### Directions:
Output every line from the beginning of the records through the line that contains "R7: 2k (N14, U4/Q5) -> 130 (N14, U4/Q5)", exactly as it appears.

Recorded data
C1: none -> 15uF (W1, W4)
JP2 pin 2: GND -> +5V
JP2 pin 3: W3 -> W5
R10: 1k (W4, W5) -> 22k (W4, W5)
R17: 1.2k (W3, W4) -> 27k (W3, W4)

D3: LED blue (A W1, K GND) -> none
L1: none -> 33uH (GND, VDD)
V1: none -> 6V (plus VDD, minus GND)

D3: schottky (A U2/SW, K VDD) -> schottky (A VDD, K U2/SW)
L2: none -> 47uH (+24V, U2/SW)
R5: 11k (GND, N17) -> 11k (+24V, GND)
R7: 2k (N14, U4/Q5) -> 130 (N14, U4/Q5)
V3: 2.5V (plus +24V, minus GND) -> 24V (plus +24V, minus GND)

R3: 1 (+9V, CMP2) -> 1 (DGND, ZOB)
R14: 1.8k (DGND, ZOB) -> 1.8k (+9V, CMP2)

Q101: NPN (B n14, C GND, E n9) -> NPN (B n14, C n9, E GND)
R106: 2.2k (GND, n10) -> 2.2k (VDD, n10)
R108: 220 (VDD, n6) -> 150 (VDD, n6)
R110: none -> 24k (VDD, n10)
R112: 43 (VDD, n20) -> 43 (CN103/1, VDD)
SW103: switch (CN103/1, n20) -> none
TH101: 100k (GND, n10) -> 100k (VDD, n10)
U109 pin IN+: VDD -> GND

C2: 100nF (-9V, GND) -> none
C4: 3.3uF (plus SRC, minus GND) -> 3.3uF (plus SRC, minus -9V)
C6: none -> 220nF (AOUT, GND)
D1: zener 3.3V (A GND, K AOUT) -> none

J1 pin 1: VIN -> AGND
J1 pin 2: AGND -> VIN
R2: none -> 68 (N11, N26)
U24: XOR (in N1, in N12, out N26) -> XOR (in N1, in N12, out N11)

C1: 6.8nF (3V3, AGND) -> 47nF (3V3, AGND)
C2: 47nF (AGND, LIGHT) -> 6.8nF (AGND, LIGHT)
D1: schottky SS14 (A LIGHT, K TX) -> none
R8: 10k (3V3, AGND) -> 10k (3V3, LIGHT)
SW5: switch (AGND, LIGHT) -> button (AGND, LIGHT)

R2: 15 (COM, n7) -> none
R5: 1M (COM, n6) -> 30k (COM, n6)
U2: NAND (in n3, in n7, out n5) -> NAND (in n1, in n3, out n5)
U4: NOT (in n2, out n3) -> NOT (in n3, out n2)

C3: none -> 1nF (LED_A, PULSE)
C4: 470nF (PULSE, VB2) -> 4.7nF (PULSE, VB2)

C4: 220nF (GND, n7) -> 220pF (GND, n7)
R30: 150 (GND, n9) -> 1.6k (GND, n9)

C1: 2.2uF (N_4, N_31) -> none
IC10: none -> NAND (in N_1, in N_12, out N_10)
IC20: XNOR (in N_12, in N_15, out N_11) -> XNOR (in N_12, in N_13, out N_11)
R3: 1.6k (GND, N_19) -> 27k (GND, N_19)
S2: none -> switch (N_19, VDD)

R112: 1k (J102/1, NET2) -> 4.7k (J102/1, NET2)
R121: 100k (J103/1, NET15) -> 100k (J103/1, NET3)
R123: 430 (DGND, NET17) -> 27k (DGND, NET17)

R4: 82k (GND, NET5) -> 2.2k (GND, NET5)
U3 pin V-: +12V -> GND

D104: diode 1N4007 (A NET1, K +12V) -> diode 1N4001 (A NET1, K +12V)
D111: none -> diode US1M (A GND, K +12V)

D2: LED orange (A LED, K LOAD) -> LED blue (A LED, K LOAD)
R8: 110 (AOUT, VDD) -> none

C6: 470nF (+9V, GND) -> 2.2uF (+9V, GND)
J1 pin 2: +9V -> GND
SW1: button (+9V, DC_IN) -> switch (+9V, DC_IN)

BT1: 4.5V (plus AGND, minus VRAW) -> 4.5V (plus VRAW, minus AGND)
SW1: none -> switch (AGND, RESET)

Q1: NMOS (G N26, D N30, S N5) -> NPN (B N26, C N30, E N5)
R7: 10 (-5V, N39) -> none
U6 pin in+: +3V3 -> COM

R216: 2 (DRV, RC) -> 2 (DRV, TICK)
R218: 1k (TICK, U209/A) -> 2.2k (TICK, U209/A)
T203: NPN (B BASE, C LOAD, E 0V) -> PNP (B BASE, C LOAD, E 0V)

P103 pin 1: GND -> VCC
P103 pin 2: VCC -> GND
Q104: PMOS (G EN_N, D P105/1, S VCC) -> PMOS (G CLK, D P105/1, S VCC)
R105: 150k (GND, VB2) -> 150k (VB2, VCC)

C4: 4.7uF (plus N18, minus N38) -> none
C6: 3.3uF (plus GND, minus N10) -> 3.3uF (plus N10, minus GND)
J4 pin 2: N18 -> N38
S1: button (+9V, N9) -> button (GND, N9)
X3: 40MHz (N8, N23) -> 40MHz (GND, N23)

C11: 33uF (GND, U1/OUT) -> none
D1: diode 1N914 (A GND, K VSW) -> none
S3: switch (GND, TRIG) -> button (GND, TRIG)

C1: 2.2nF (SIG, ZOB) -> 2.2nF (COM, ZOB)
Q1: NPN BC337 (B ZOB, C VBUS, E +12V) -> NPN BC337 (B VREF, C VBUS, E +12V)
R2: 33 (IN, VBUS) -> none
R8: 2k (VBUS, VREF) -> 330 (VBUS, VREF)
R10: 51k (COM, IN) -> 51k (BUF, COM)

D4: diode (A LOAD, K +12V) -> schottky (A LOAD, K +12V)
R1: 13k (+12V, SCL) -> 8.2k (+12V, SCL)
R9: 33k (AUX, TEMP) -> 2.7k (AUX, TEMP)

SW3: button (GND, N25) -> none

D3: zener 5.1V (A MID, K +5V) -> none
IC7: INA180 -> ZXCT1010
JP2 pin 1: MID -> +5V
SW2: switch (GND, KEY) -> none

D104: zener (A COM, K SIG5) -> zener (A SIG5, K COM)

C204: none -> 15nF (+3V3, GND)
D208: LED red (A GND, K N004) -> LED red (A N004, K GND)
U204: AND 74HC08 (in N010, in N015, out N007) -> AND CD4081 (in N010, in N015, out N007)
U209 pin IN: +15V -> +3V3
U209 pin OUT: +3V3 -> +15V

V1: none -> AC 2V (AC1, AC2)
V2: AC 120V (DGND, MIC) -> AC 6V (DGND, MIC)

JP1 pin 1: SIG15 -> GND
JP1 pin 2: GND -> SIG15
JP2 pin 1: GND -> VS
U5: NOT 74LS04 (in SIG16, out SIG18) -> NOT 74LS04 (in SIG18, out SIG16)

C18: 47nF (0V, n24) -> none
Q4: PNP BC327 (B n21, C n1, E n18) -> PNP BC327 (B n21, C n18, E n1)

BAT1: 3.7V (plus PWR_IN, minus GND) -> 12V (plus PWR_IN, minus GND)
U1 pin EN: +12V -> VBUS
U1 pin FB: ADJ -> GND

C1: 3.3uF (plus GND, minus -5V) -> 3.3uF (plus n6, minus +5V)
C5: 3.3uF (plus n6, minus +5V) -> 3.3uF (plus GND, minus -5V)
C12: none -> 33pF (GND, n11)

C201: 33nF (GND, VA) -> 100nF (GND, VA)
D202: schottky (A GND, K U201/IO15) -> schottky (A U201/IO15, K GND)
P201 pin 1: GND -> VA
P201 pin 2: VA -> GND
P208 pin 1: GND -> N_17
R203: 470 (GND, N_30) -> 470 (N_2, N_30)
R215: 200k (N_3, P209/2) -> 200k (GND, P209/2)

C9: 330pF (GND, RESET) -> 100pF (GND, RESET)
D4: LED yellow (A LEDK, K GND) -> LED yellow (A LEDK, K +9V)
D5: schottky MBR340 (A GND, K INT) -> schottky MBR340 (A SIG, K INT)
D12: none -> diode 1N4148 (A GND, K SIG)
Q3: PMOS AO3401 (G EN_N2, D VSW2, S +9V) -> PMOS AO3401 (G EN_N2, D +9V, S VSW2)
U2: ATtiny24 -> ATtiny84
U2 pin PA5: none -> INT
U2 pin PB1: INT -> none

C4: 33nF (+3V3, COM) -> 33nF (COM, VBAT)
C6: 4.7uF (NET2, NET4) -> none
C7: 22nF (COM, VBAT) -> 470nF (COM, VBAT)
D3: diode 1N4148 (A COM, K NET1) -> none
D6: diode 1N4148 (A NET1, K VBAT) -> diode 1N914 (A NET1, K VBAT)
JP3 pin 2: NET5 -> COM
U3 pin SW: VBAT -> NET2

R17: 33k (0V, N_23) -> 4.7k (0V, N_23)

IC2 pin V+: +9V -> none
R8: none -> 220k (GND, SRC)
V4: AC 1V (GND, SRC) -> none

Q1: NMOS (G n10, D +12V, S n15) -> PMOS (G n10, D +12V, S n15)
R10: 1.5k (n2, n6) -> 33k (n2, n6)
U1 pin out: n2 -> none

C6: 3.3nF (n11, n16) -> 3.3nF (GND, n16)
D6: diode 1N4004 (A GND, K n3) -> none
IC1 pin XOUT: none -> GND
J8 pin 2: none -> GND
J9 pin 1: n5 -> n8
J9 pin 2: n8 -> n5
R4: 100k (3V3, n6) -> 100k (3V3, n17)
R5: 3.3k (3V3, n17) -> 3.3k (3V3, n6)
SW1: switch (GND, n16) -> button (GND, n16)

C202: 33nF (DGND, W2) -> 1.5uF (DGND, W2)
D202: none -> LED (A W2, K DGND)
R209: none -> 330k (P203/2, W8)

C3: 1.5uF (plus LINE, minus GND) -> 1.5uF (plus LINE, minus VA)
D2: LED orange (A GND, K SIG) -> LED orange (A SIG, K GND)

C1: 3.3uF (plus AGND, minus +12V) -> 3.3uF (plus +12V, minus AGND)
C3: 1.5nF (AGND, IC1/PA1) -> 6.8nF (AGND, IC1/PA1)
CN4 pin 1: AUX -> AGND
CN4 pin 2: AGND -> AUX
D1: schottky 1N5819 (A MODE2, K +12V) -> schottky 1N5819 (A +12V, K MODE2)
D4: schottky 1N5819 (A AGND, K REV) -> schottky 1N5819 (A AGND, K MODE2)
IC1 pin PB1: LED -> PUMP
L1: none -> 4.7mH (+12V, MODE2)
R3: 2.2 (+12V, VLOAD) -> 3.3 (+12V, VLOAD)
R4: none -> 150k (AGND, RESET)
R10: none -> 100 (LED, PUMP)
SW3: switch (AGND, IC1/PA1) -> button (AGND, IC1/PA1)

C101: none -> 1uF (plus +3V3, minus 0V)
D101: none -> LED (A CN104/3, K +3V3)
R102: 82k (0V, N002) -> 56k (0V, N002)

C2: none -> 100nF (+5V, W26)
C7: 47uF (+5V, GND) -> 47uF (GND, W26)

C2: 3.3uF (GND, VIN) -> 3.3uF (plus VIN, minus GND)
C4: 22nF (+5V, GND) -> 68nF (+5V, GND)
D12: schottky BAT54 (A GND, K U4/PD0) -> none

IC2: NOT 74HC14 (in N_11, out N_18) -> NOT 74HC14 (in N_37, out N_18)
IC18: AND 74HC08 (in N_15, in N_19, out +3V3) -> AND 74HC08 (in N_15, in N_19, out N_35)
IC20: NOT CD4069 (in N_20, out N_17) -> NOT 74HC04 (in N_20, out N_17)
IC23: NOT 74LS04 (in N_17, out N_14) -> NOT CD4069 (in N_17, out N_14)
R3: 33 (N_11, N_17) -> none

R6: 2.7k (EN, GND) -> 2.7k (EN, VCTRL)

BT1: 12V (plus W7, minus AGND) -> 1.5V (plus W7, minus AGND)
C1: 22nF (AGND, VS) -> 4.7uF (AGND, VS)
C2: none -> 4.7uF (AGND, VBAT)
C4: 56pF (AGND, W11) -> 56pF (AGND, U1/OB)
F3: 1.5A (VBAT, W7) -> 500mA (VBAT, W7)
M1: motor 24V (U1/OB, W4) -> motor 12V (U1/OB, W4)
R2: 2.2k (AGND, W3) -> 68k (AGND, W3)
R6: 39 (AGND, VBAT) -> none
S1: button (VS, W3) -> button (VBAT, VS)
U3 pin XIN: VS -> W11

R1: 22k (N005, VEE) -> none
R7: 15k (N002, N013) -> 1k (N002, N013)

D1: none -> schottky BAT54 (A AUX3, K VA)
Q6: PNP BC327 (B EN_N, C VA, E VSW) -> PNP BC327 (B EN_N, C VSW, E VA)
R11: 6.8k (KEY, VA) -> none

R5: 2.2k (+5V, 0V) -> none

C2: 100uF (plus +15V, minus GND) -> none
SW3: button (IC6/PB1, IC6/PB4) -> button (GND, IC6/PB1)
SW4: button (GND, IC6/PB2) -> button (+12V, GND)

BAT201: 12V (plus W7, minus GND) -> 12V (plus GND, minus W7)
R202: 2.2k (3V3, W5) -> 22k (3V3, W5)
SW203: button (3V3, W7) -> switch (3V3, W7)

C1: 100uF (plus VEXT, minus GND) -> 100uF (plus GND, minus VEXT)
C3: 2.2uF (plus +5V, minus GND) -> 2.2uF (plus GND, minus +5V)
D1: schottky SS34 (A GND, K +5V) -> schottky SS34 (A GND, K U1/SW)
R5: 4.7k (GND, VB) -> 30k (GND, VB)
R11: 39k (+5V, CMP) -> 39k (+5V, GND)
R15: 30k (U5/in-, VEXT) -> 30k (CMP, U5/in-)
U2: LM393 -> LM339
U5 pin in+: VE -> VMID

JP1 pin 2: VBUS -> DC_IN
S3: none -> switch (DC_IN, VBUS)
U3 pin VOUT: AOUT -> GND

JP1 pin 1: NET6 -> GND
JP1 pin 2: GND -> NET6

### Output below:
C1: none -> 15uF (W1, W4)
JP2 pin 2: GND -> +5V
JP2 pin 3: W3 -> W5
R10: 1k (W4, W5) -> 22k (W4, W5)
R17: 1.2k (W3, W4) -> 27k (W3, W4)

D3: LED blue (A W1, K GND) -> none
L1: none -> 33uH (GND, VDD)
V1: none -> 6V (plus VDD, minus GND)

D3: schottky (A U2/SW, K VDD) -> schottky (A VDD, K U2/SW)
L2: none -> 47uH (+24V, U2/SW)
R5: 11k (GND, N17) -> 11k (+24V, GND)
R7: 2k (N14, U4/Q5) -> 130 (N14, U4/Q5)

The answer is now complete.